**Task details:**
Should an entry include a picture, omit the picture and still repeat everything else exactly.

**Data section:**
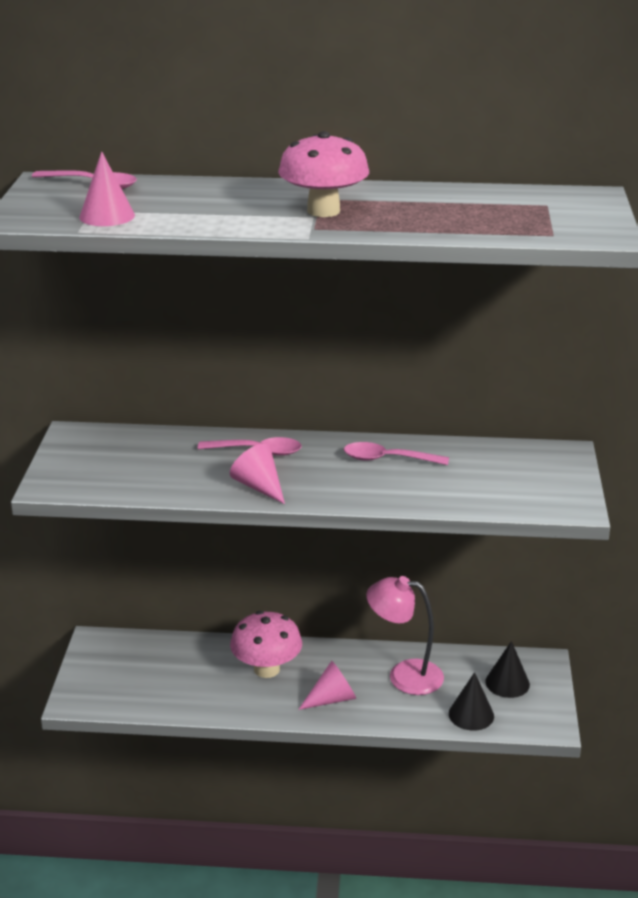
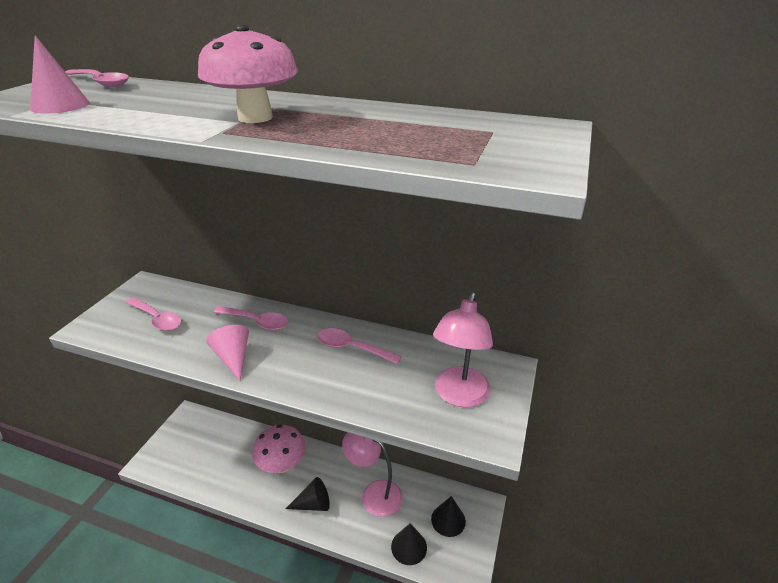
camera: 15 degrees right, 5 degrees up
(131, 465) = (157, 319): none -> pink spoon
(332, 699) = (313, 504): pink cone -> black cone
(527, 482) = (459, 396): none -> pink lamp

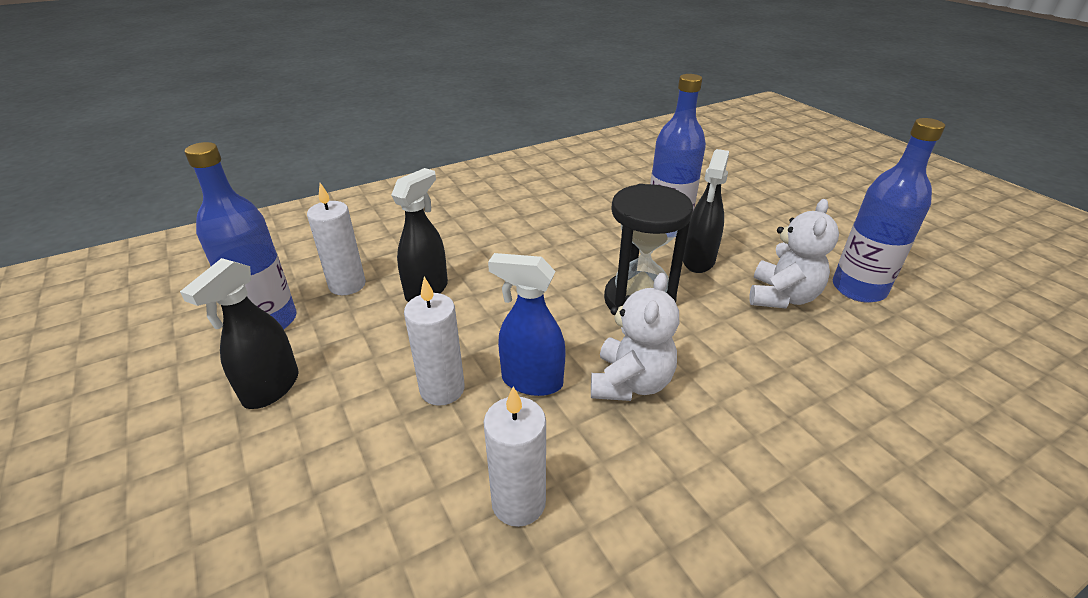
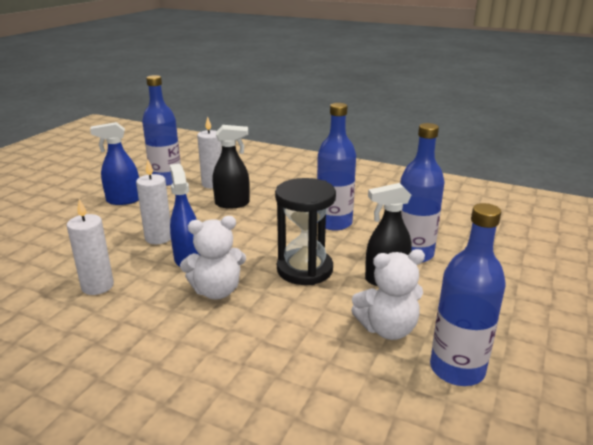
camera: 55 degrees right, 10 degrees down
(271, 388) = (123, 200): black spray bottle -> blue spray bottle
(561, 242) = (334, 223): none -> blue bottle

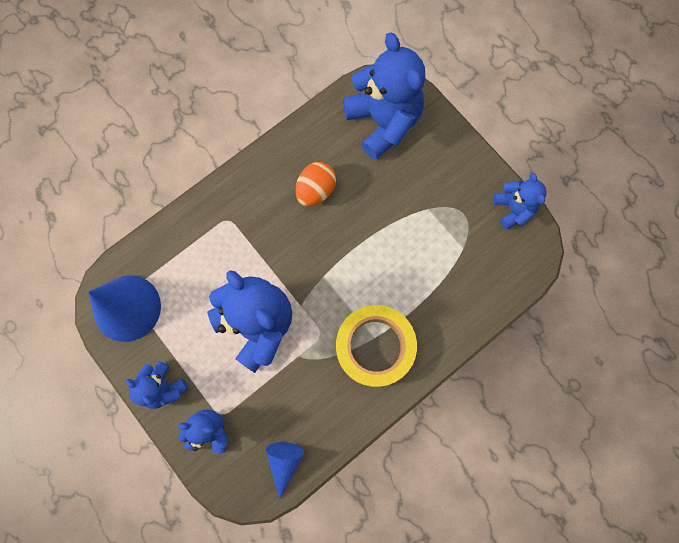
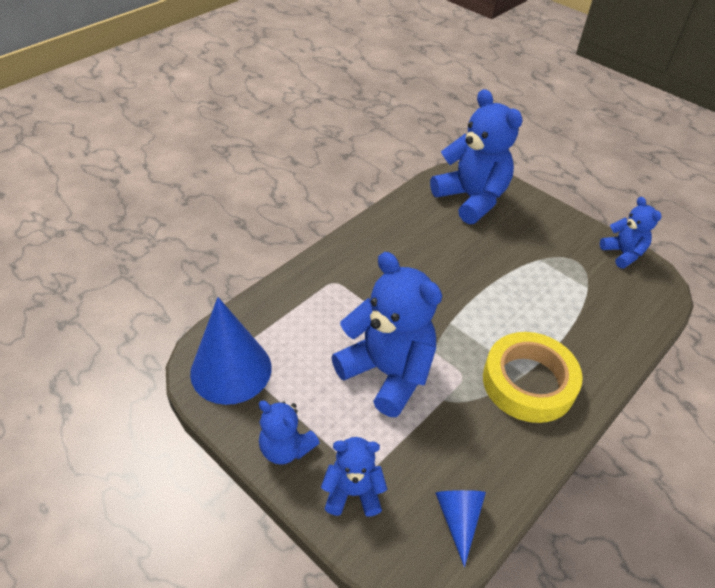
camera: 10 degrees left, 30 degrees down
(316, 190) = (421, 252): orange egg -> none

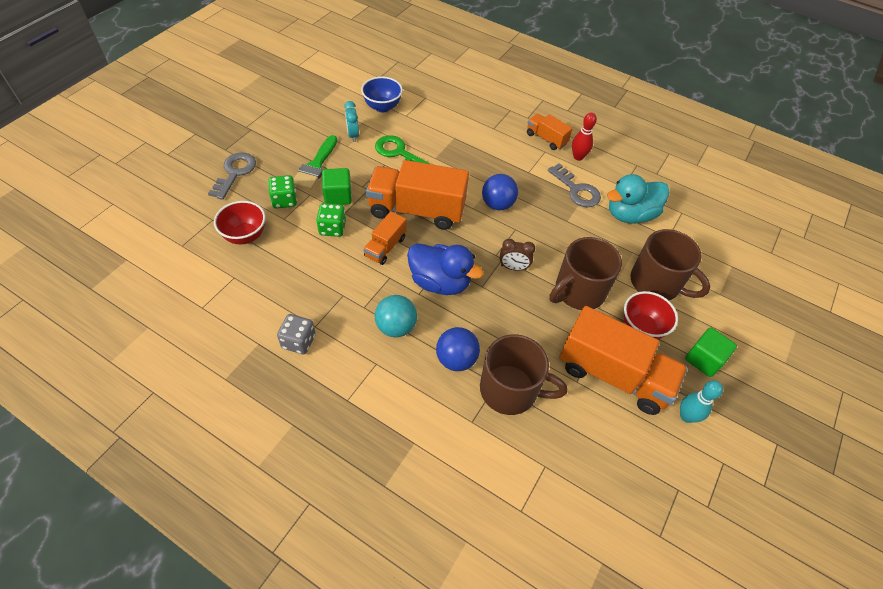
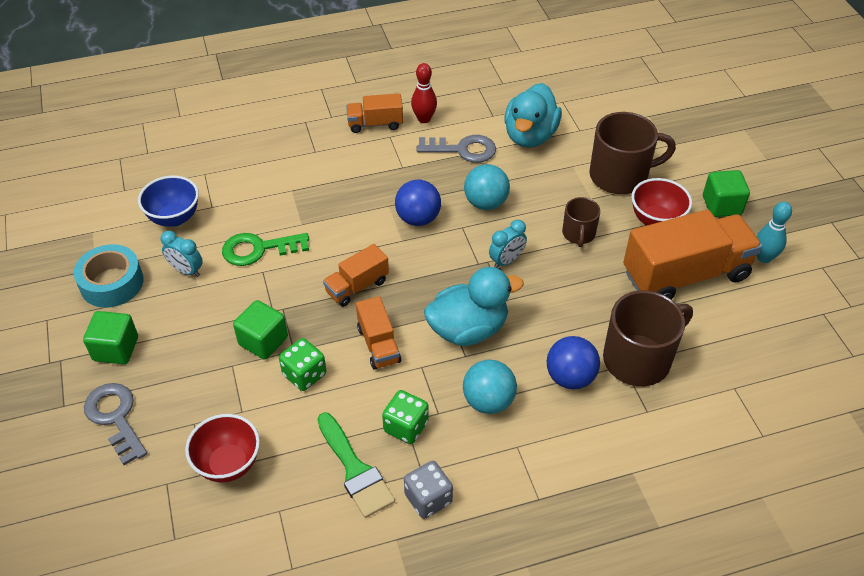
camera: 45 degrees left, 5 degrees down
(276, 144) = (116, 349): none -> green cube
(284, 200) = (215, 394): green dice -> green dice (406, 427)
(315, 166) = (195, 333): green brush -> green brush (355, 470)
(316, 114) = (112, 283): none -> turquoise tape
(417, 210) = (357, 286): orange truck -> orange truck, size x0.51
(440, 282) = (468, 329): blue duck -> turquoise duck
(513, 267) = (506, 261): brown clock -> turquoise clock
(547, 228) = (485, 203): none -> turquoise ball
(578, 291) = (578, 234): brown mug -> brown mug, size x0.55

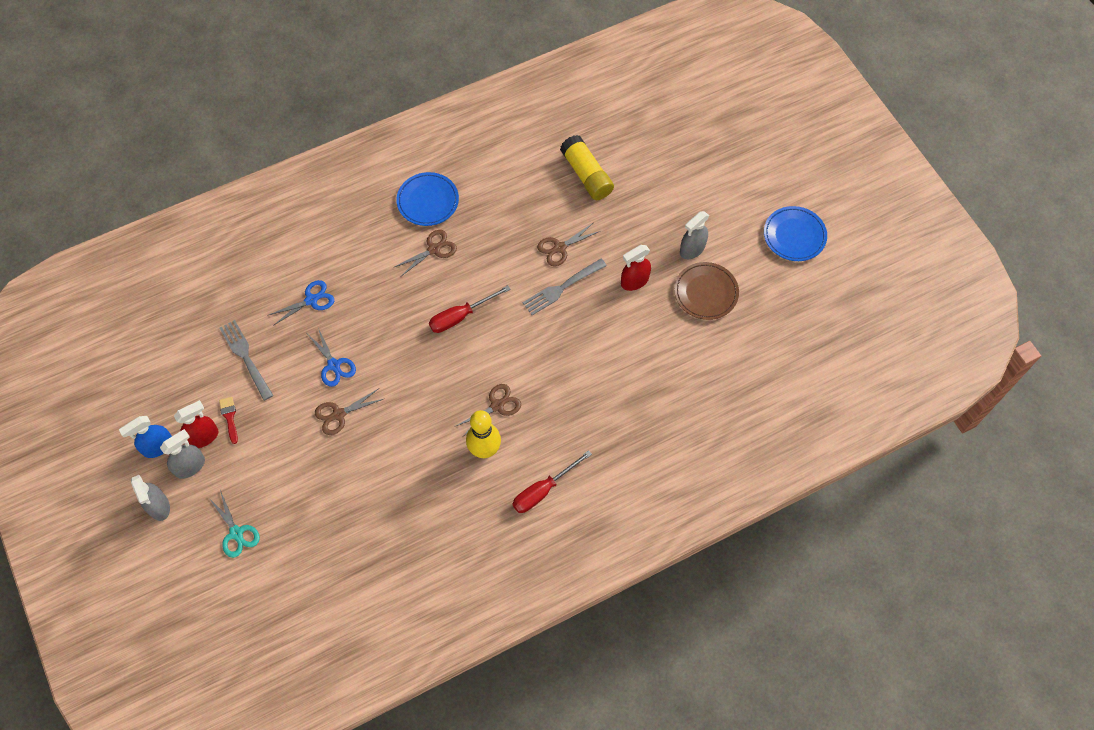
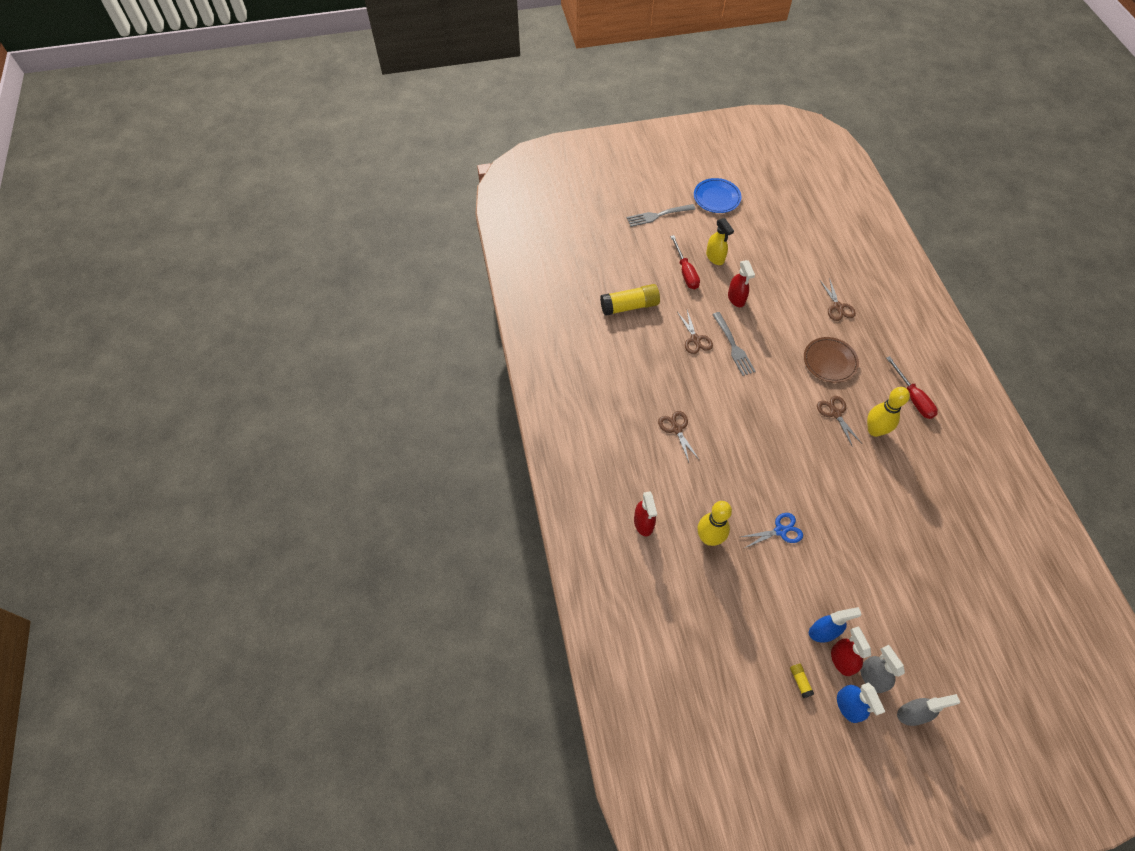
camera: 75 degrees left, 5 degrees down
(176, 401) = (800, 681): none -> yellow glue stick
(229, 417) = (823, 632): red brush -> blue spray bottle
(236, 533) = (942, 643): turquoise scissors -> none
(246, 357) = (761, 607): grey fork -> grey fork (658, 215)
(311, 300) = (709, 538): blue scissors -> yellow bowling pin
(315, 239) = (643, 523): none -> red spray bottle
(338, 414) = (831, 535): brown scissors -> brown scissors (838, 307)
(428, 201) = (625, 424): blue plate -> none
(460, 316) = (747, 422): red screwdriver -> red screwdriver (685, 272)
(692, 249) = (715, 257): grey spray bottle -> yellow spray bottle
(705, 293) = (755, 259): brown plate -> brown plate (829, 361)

**Solution:**
camera: 15 degrees right, 5 degrees up
(131, 465) = (157, 319): none -> pink spoon
(332, 699) = (313, 504): pink cone -> black cone
(527, 482) = (459, 396): none -> pink lamp

camera: 55 degrees right, 10 degrees down
(271, 388) = (123, 200): black spray bottle -> blue spray bottle
(561, 242) = (334, 223): none -> blue bottle

camera: 10 degrees left, 30 degrees down
(316, 190) = (421, 252): orange egg -> none

camera: 45 degrees left, 5 degrees down
(276, 144) = (116, 349): none -> green cube
(284, 200) = (215, 394): green dice -> green dice (406, 427)
(315, 166) = (195, 333): green brush -> green brush (355, 470)
(316, 114) = (112, 283): none -> turquoise tape
(417, 210) = (357, 286): orange truck -> orange truck, size x0.51
(440, 282) = (468, 329): blue duck -> turquoise duck
(513, 267) = (506, 261): brown clock -> turquoise clock
(547, 228) = (485, 203): none -> turquoise ball
(578, 291) = (578, 234): brown mug -> brown mug, size x0.55

camera: 75 degrees left, 5 degrees down
(176, 401) = (800, 681): none -> yellow glue stick
(229, 417) = (823, 632): red brush -> blue spray bottle
(236, 533) = (942, 643): turquoise scissors -> none
(246, 357) = (761, 607): grey fork -> grey fork (658, 215)
(311, 300) = (709, 538): blue scissors -> yellow bowling pin
(315, 239) = (643, 523): none -> red spray bottle
(338, 414) = (831, 535): brown scissors -> brown scissors (838, 307)
(428, 201) = (625, 424): blue plate -> none
(460, 316) = (747, 422): red screwdriver -> red screwdriver (685, 272)
(692, 249) = (715, 257): grey spray bottle -> yellow spray bottle
(705, 293) = (755, 259): brown plate -> brown plate (829, 361)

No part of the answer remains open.